Everything in the records must be copied exactly except the pictures.

---

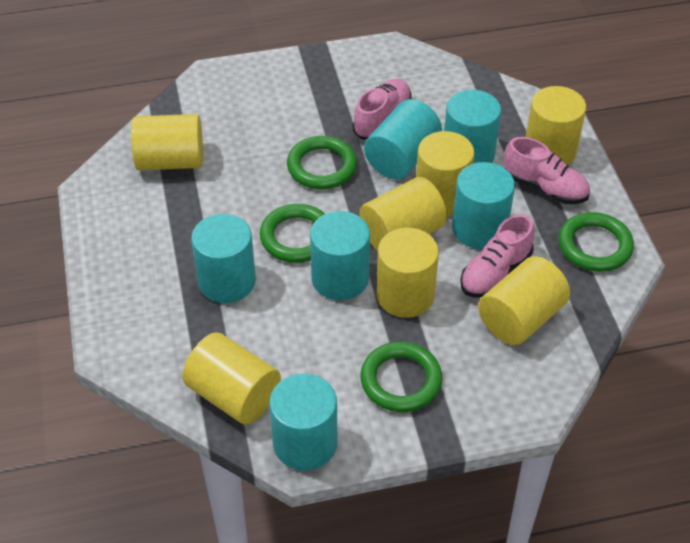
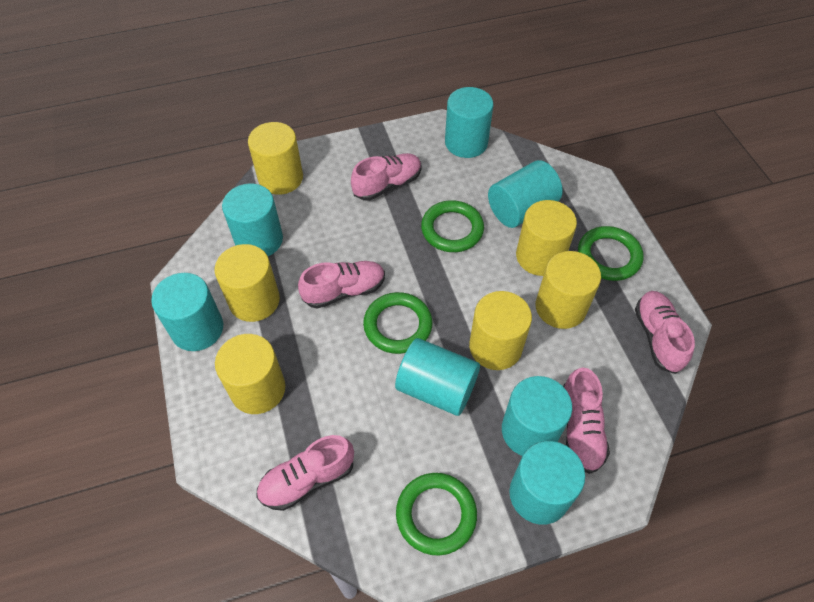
pink shoe: 3 -> 5
turquoise cylinder: 6 -> 7
yellow cylinder: 7 -> 6

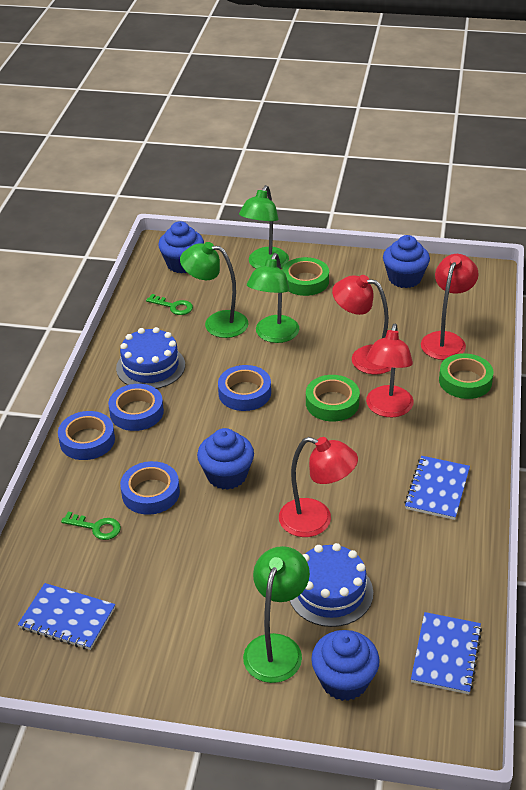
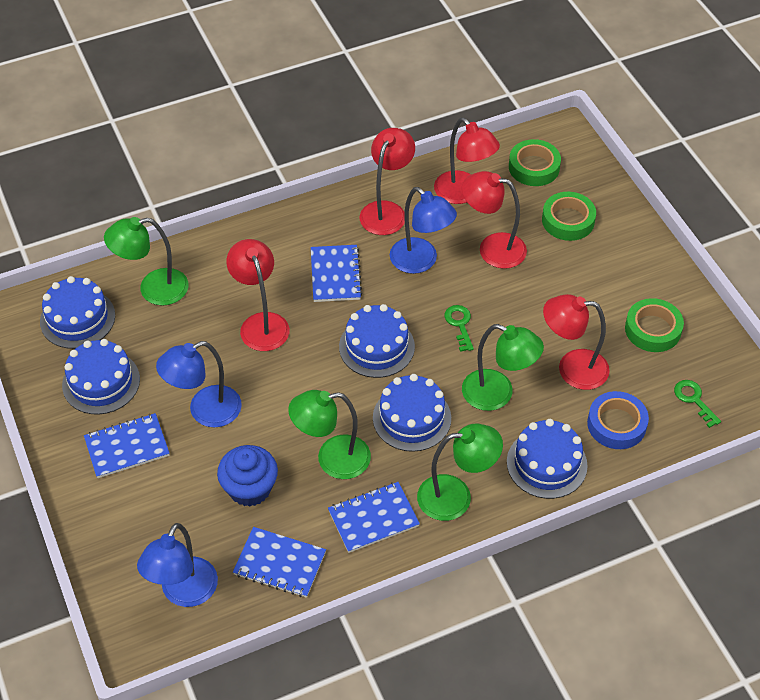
blue cake: 2 -> 5
blue cupcake: 4 -> 1
blue lamp: 0 -> 3
blue notebook: 3 -> 4
blue tape: 4 -> 1
red lamp: 4 -> 5

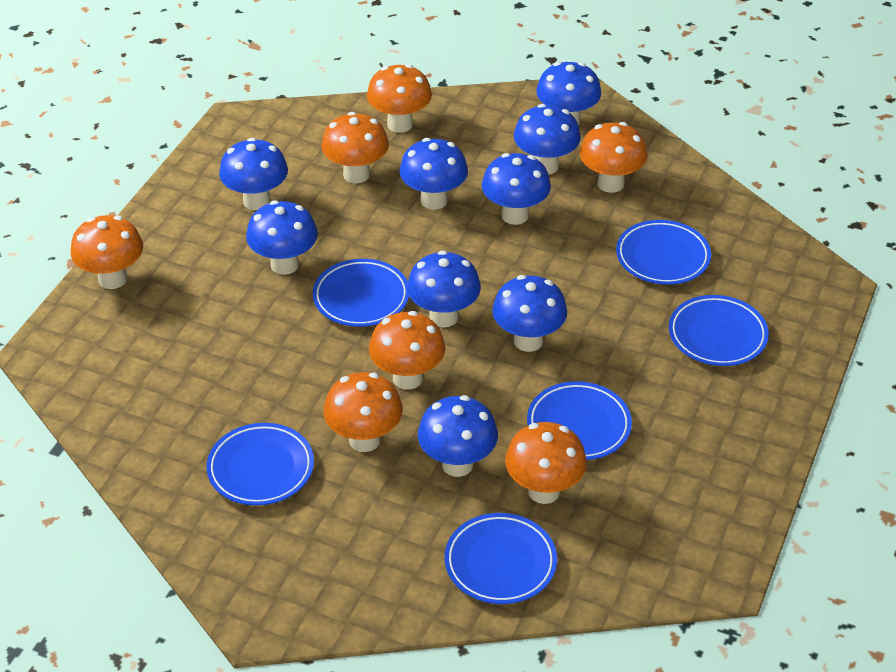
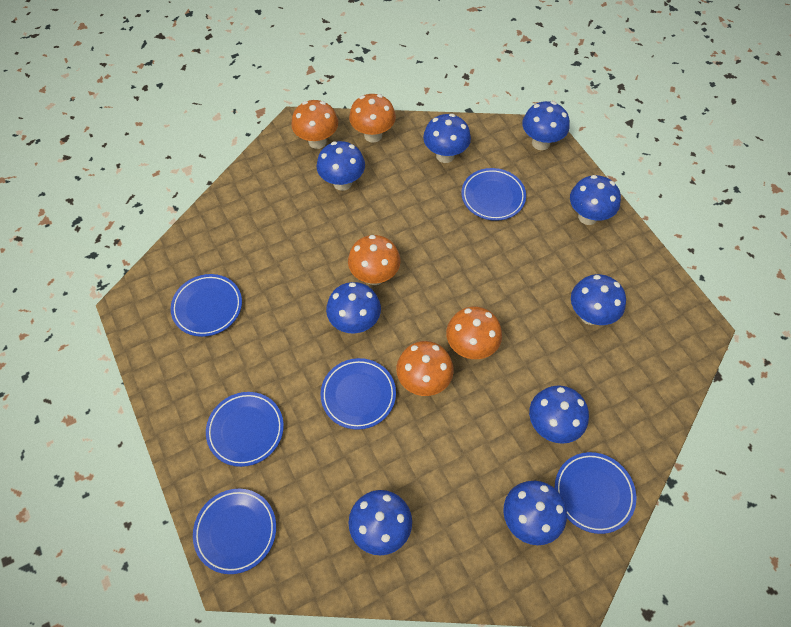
orange mushroom: 7 -> 5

---

▸ **The completed task**:
pink shoe: 3 -> 5
turquoise cylinder: 6 -> 7
yellow cylinder: 7 -> 6

blue cake: 2 -> 5
blue cupcake: 4 -> 1
blue lamp: 0 -> 3
blue notebook: 3 -> 4
blue tape: 4 -> 1
red lamp: 4 -> 5

orange mushroom: 7 -> 5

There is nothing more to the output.